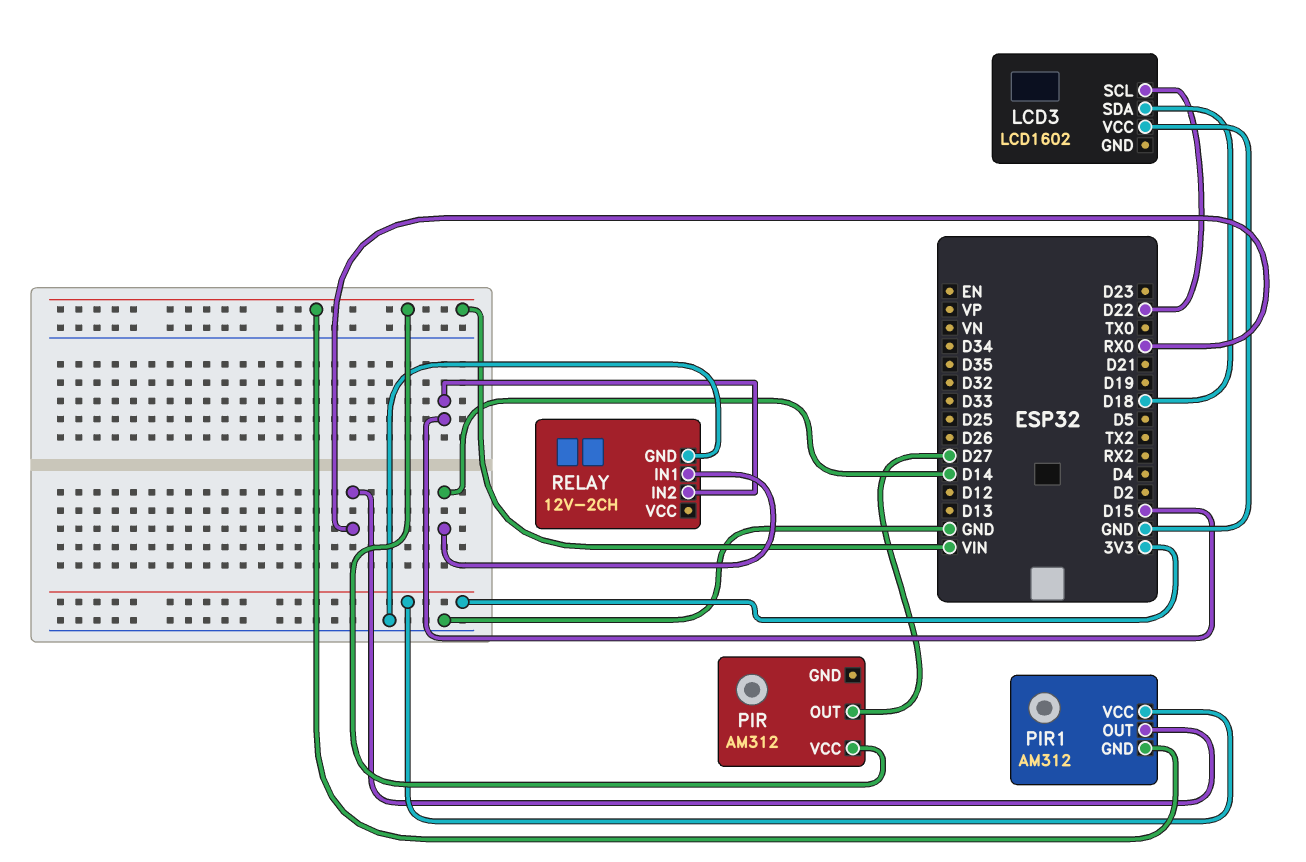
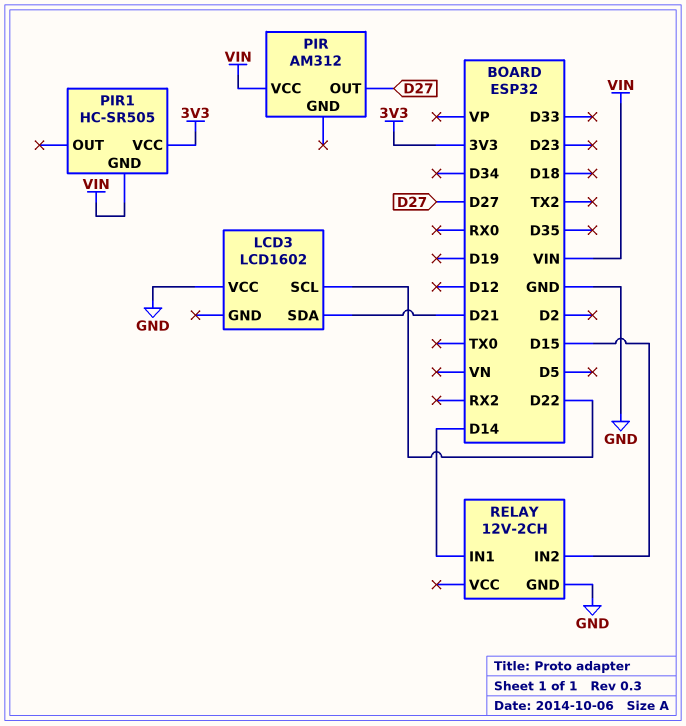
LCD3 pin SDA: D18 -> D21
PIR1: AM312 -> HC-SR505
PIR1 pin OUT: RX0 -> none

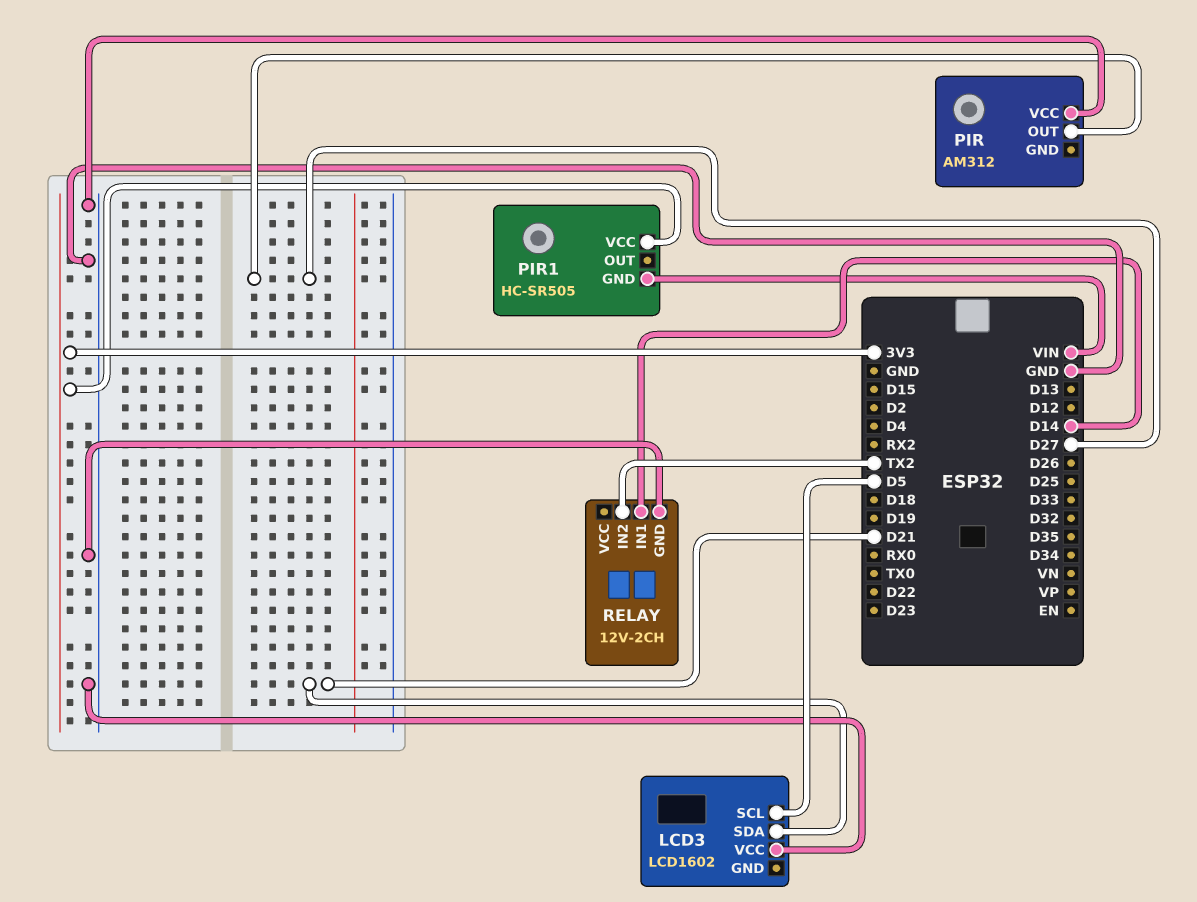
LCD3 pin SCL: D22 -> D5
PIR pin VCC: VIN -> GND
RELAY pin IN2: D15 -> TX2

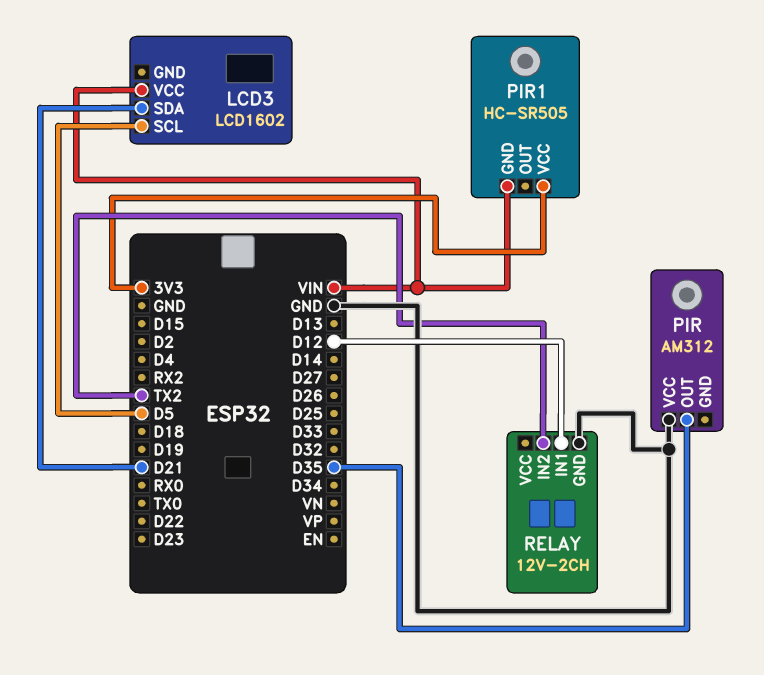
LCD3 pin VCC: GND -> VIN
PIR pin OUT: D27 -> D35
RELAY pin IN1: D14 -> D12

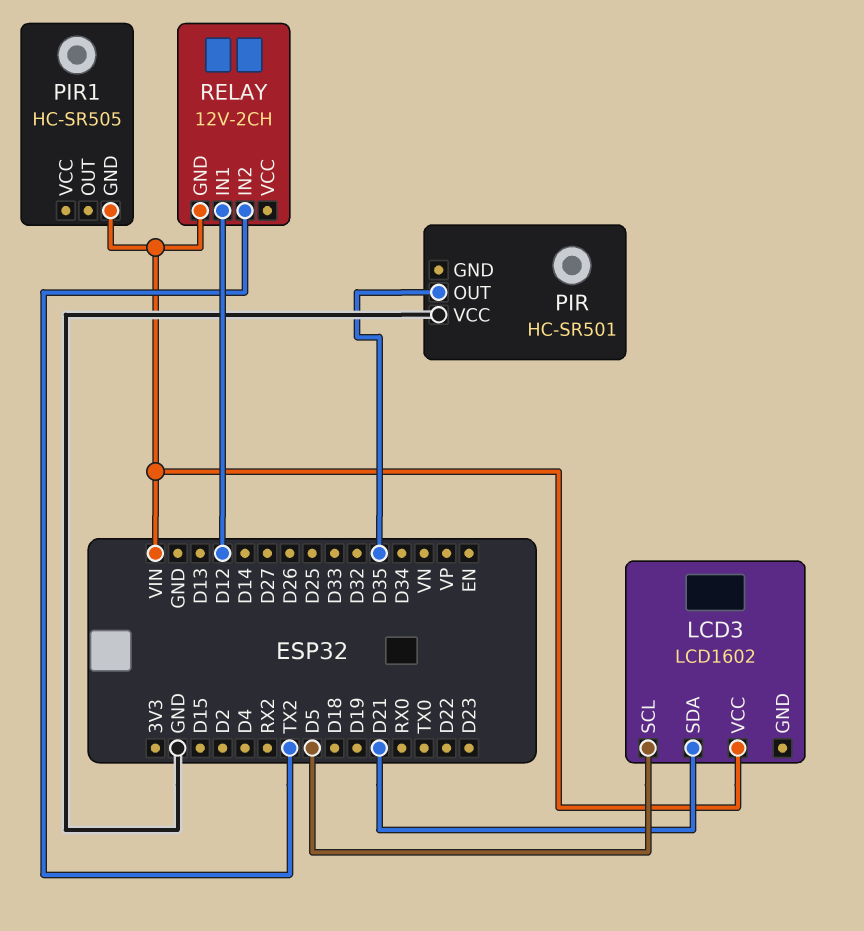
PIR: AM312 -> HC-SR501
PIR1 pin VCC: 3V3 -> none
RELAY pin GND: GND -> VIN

-=-=-

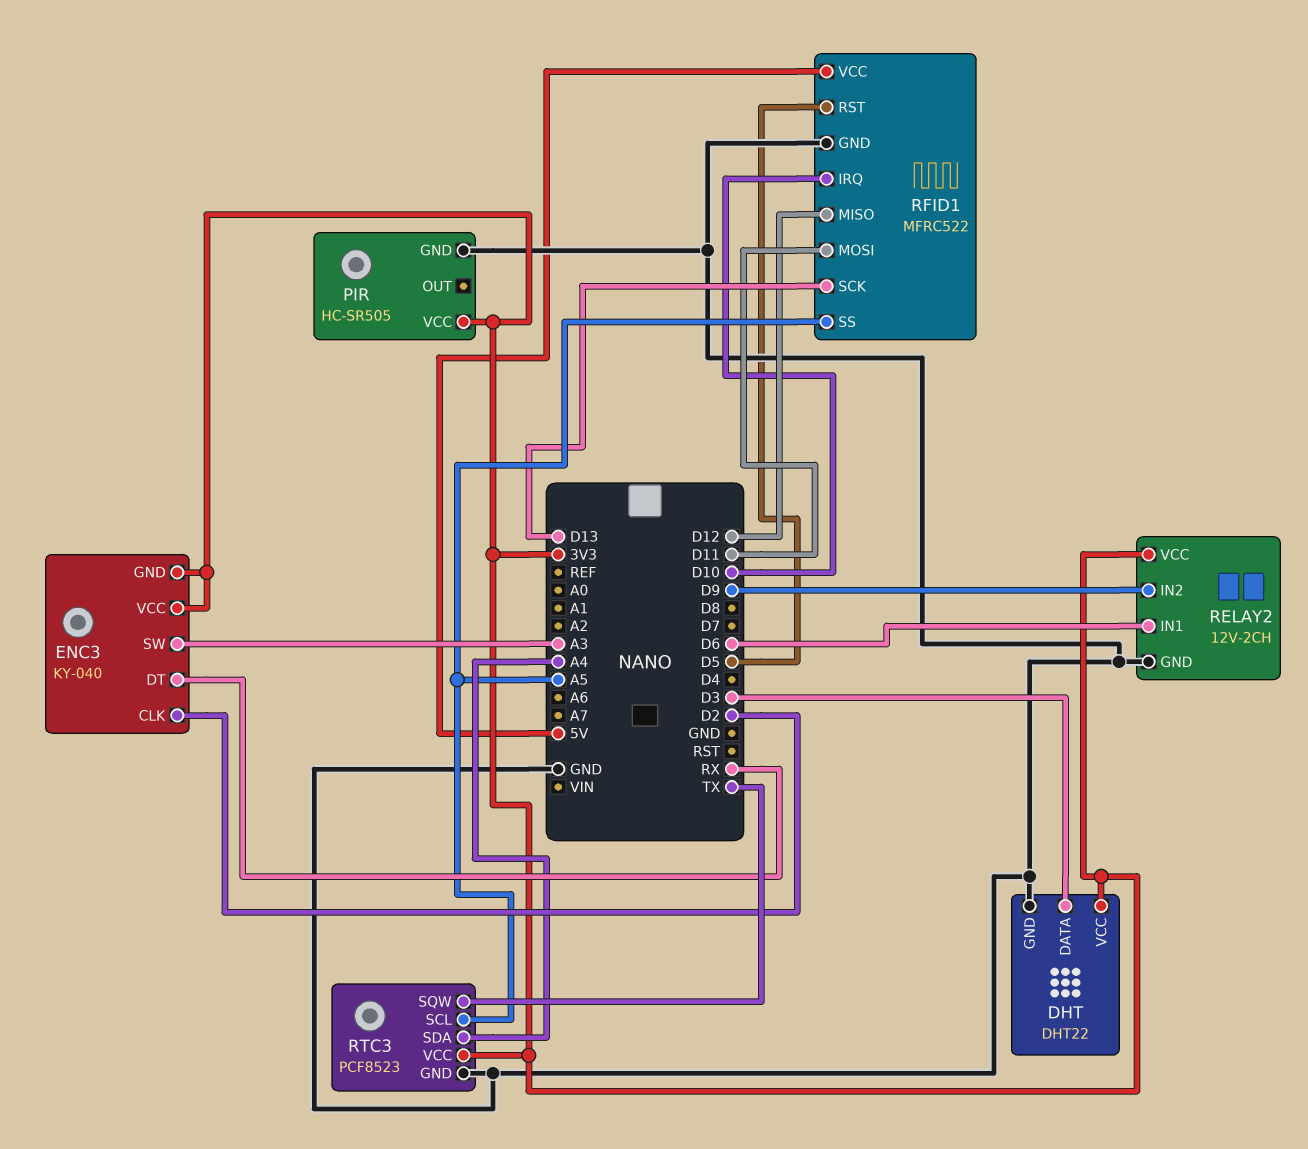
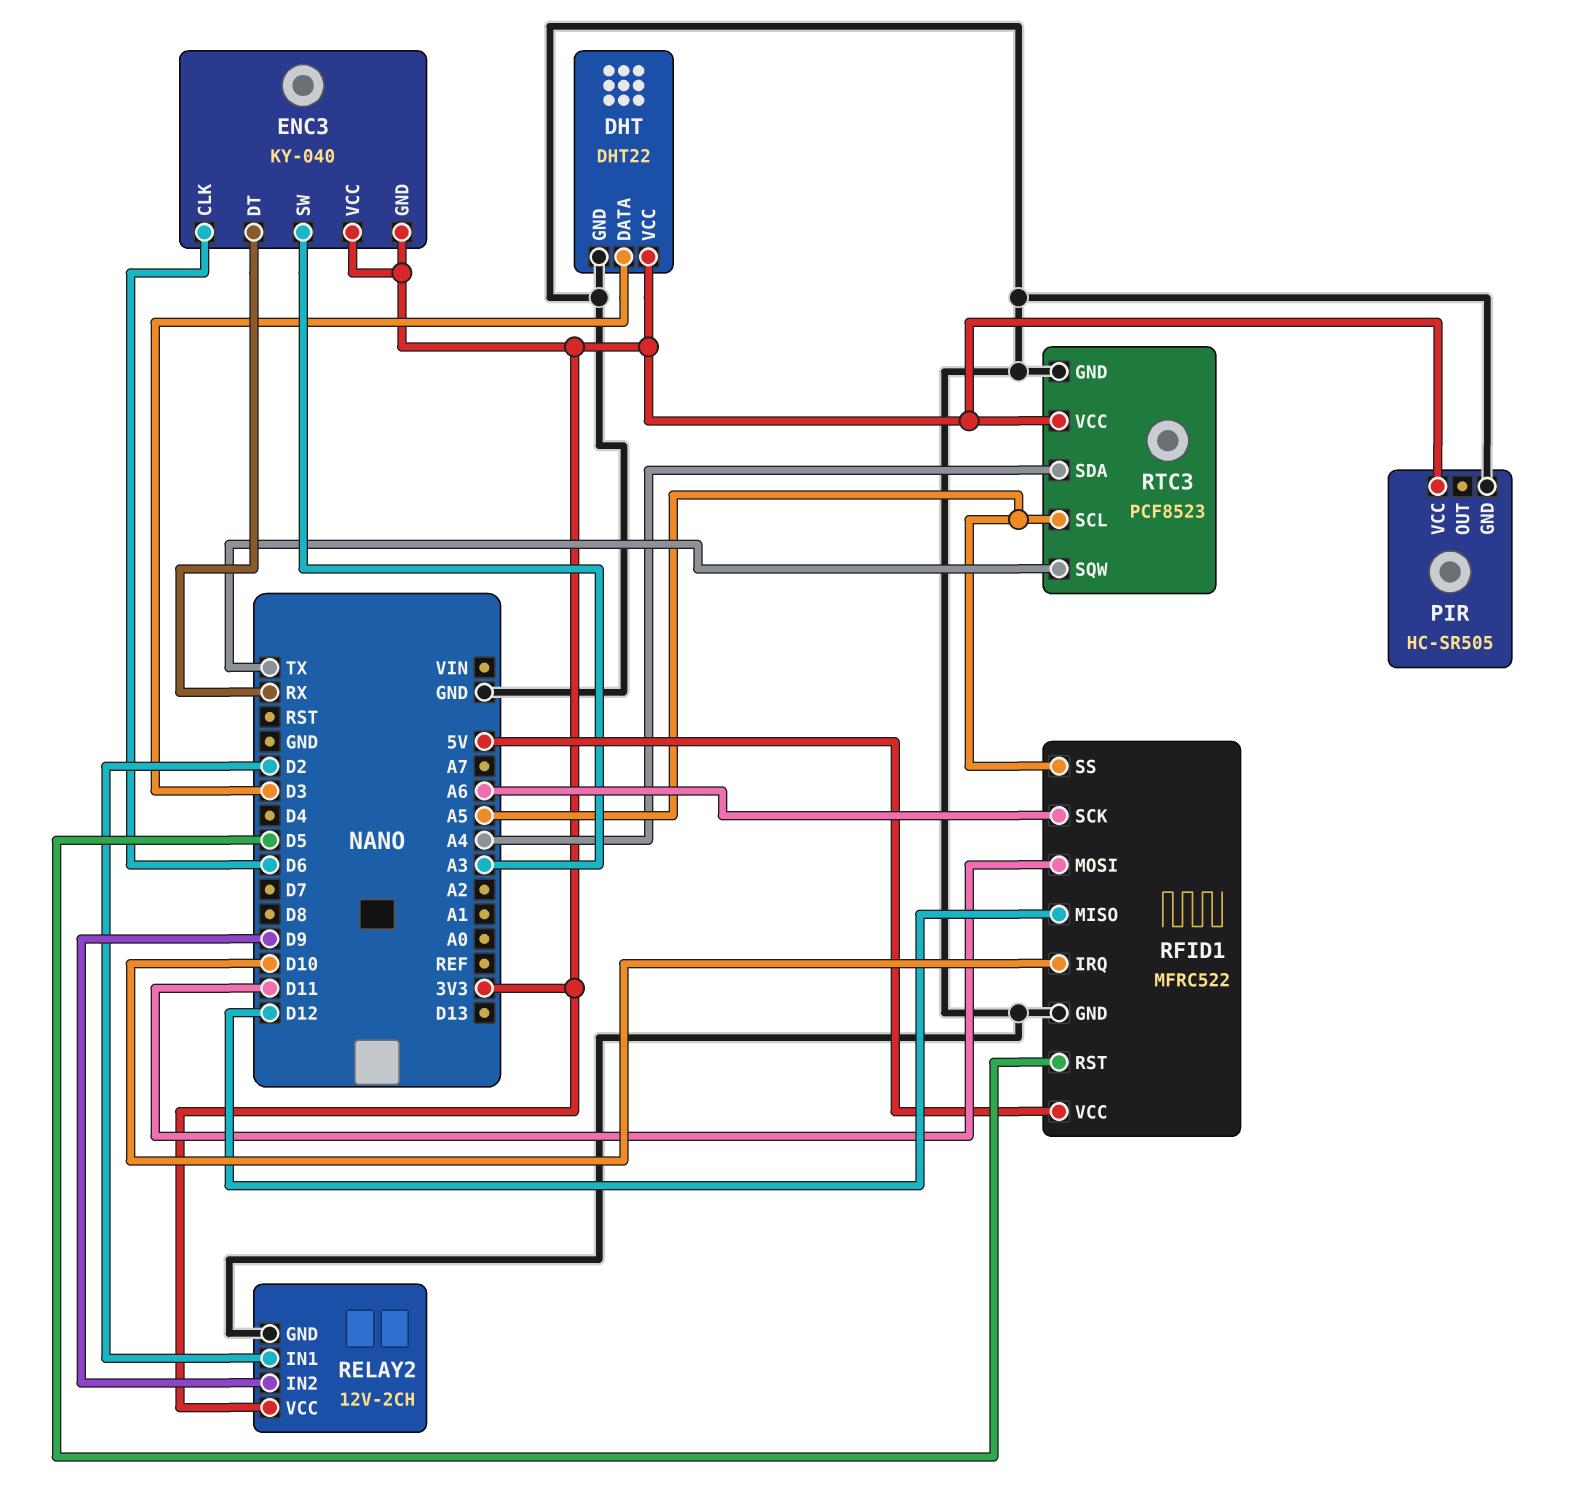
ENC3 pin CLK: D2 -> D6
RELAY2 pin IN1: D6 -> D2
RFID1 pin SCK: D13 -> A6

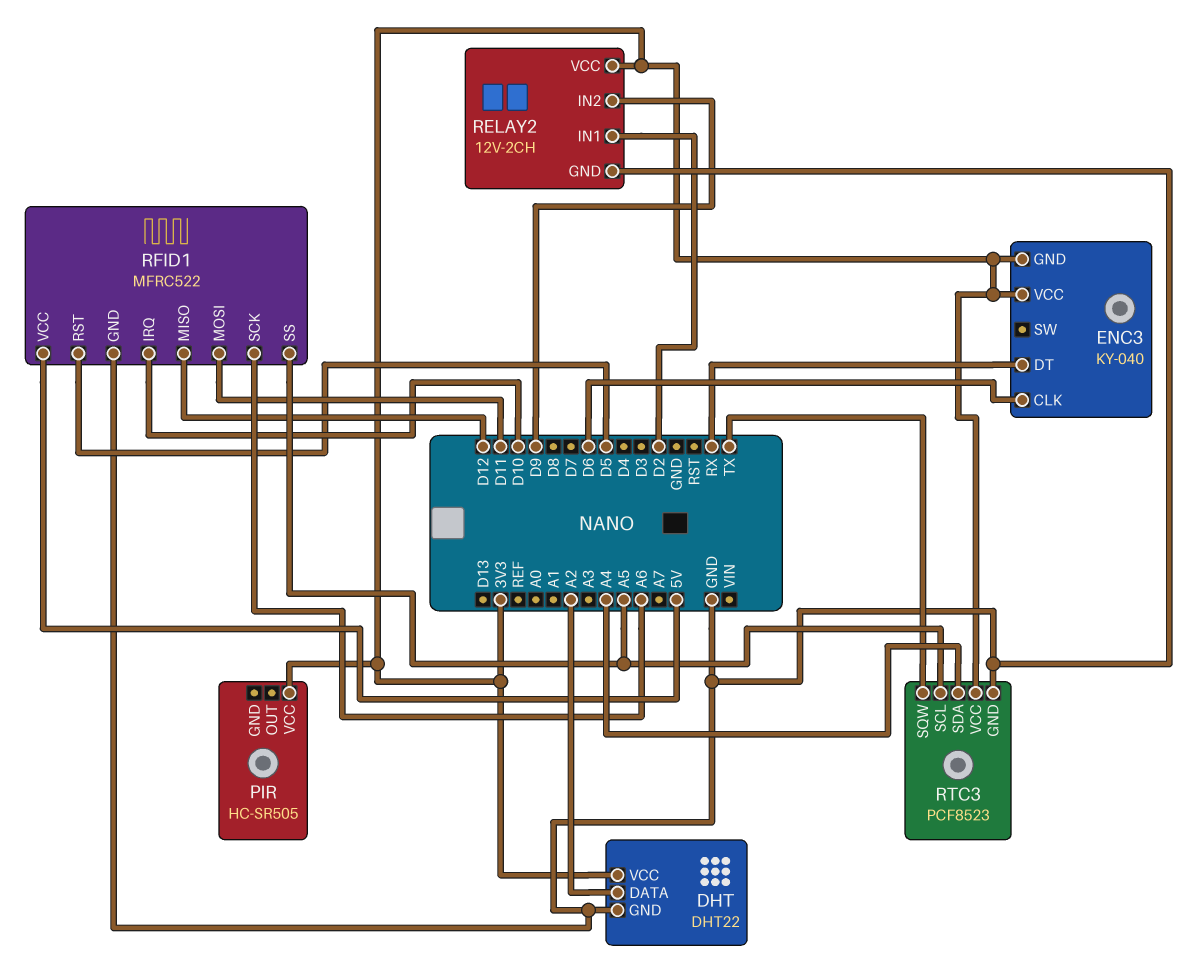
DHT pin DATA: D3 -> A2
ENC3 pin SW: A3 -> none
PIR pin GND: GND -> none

-=-=-

## [What to produce]
Repeat word for word the lines above that run from the line containing "PIR: AM312 -> HC-SR501" through the line containing "RELAY pin GND: GND -> VIN", both ends included, and nothing else.

## [Response to the task]
PIR: AM312 -> HC-SR501
PIR1 pin VCC: 3V3 -> none
RELAY pin GND: GND -> VIN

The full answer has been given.